▸ **What is needed**
In the material below, the lines from the one containing "black cutting board: 4 -> 7" through the one containing "purple carrot: 5 -> 4" are to be given again exactly, ends included, and no others.

▸ **Data records**
----------------------------------------

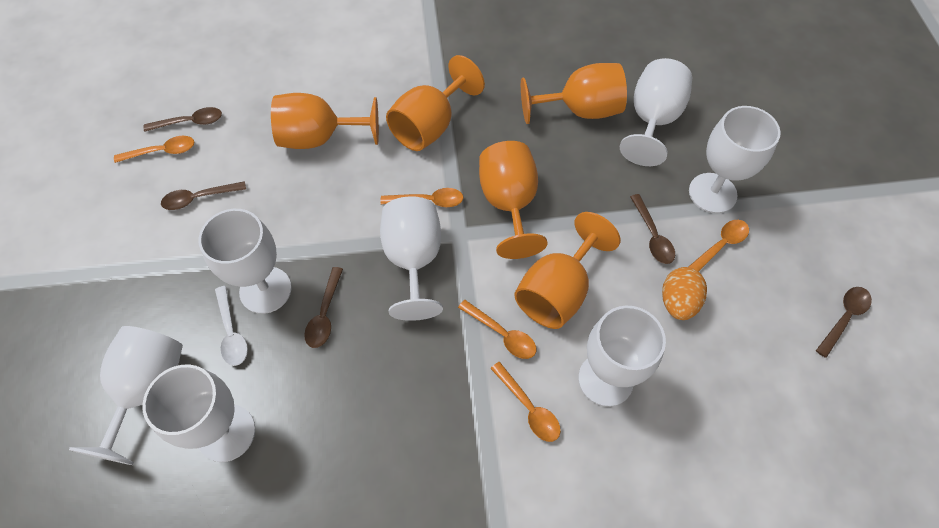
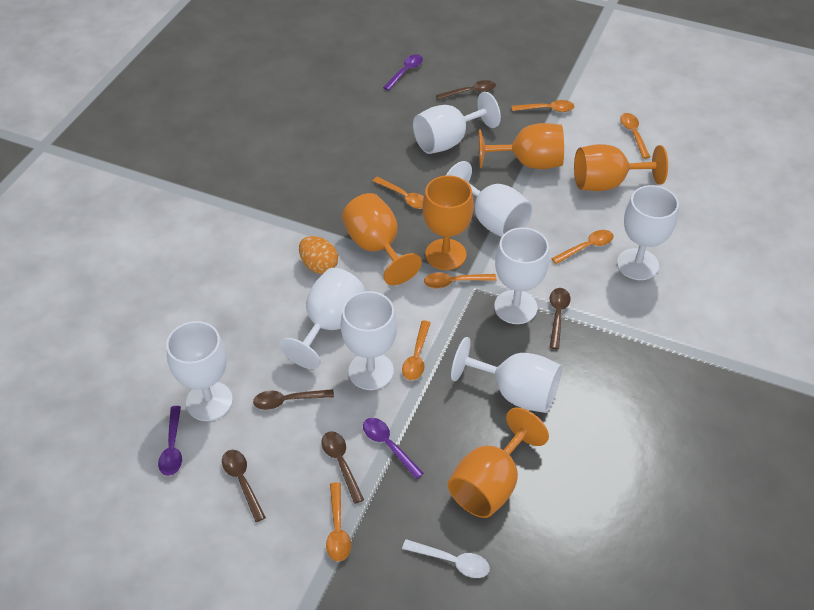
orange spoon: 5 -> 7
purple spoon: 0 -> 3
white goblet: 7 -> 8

----------------------------------------

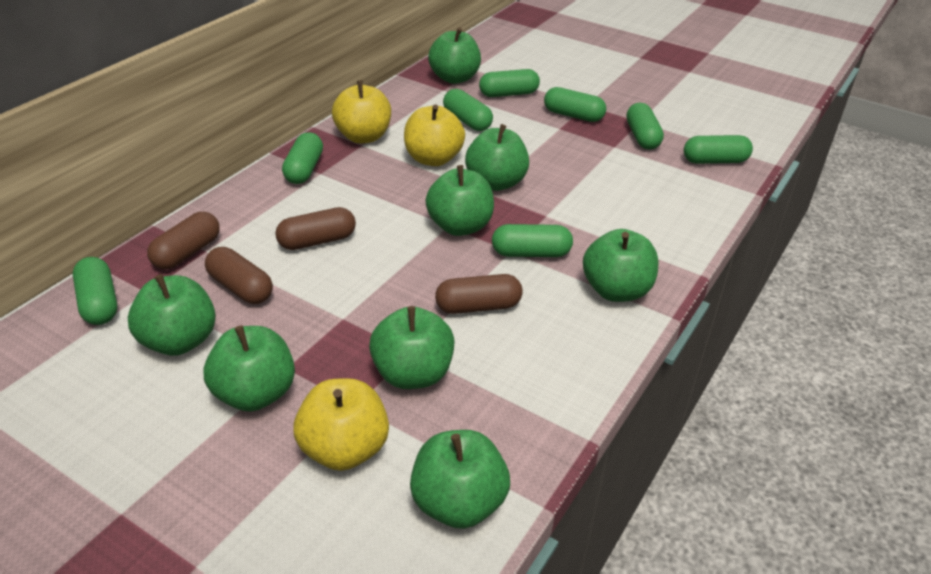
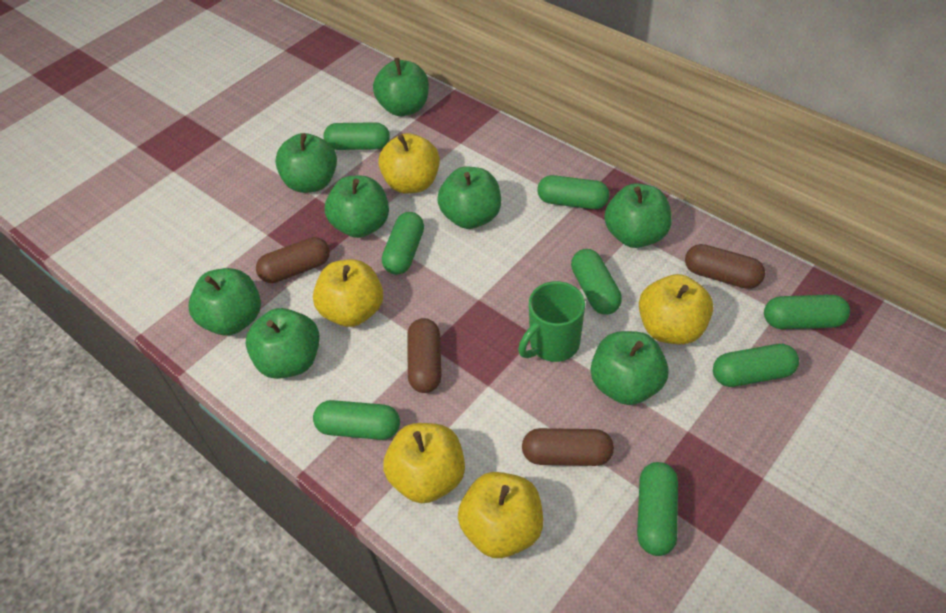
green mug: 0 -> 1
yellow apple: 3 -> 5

----------------------------------------

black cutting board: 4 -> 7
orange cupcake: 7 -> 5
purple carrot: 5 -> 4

----------------------------------------

▸ **Written solution**
black cutting board: 4 -> 7
orange cupcake: 7 -> 5
purple carrot: 5 -> 4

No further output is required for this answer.